The exercise –
Reproduce each of the following rows word for word, in the same order.

Provided records –

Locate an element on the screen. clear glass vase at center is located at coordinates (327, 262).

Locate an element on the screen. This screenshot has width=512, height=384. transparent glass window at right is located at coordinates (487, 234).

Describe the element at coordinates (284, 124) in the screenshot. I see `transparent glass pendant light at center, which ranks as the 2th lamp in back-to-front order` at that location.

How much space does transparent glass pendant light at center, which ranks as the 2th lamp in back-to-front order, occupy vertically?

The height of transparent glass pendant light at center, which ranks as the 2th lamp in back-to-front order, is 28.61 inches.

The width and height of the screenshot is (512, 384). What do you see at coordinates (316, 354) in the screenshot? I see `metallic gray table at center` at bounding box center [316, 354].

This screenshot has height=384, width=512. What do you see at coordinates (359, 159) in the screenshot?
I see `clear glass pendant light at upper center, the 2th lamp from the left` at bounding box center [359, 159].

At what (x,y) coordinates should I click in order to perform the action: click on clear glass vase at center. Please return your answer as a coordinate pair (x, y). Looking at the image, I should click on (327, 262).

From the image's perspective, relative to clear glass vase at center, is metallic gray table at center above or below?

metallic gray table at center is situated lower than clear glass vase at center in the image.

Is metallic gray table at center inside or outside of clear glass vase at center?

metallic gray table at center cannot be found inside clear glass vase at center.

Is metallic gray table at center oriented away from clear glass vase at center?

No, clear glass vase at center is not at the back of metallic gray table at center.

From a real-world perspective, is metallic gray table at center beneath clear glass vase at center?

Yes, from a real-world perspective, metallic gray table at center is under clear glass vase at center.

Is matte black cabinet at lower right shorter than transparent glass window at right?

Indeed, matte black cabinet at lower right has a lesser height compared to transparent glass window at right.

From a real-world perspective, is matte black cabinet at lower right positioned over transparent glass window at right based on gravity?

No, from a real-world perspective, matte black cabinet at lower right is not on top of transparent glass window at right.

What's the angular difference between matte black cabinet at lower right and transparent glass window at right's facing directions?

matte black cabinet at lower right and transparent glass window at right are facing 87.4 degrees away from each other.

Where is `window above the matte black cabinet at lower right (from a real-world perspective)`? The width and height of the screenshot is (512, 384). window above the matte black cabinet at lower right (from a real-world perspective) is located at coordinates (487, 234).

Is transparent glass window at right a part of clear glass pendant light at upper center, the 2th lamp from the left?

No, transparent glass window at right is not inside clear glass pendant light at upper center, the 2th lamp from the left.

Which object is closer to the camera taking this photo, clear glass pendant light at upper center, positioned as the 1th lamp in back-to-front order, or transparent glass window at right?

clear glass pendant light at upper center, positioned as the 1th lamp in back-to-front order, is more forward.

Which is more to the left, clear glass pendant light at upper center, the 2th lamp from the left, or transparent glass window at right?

Solution to the exercise –
Locate an element on the screen. clear glass vase at center is located at coordinates (327, 262).

Locate an element on the screen. This screenshot has width=512, height=384. transparent glass window at right is located at coordinates (487, 234).

Describe the element at coordinates (284, 124) in the screenshot. I see `transparent glass pendant light at center, which ranks as the 2th lamp in back-to-front order` at that location.

How much space does transparent glass pendant light at center, which ranks as the 2th lamp in back-to-front order, occupy vertically?

The height of transparent glass pendant light at center, which ranks as the 2th lamp in back-to-front order, is 28.61 inches.

The width and height of the screenshot is (512, 384). What do you see at coordinates (316, 354) in the screenshot? I see `metallic gray table at center` at bounding box center [316, 354].

This screenshot has height=384, width=512. What do you see at coordinates (359, 159) in the screenshot?
I see `clear glass pendant light at upper center, the 2th lamp from the left` at bounding box center [359, 159].

At what (x,y) coordinates should I click in order to perform the action: click on clear glass vase at center. Please return your answer as a coordinate pair (x, y). Looking at the image, I should click on (327, 262).

From the image's perspective, relative to clear glass vase at center, is metallic gray table at center above or below?

metallic gray table at center is situated lower than clear glass vase at center in the image.

Is metallic gray table at center inside or outside of clear glass vase at center?

metallic gray table at center cannot be found inside clear glass vase at center.

Is metallic gray table at center oriented away from clear glass vase at center?

No, clear glass vase at center is not at the back of metallic gray table at center.

From a real-world perspective, is metallic gray table at center beneath clear glass vase at center?

Yes, from a real-world perspective, metallic gray table at center is under clear glass vase at center.

Is matte black cabinet at lower right shorter than transparent glass window at right?

Indeed, matte black cabinet at lower right has a lesser height compared to transparent glass window at right.

From a real-world perspective, is matte black cabinet at lower right positioned over transparent glass window at right based on gravity?

No, from a real-world perspective, matte black cabinet at lower right is not on top of transparent glass window at right.

What's the angular difference between matte black cabinet at lower right and transparent glass window at right's facing directions?

matte black cabinet at lower right and transparent glass window at right are facing 87.4 degrees away from each other.

Where is `window above the matte black cabinet at lower right (from a real-world perspective)`? The width and height of the screenshot is (512, 384). window above the matte black cabinet at lower right (from a real-world perspective) is located at coordinates (487, 234).

Is transparent glass window at right a part of clear glass pendant light at upper center, the 2th lamp from the left?

No, transparent glass window at right is not inside clear glass pendant light at upper center, the 2th lamp from the left.

Which object is closer to the camera taking this photo, clear glass pendant light at upper center, positioned as the 1th lamp in back-to-front order, or transparent glass window at right?

clear glass pendant light at upper center, positioned as the 1th lamp in back-to-front order, is more forward.

Which is more to the left, clear glass pendant light at upper center, the 2th lamp from the left, or transparent glass window at right?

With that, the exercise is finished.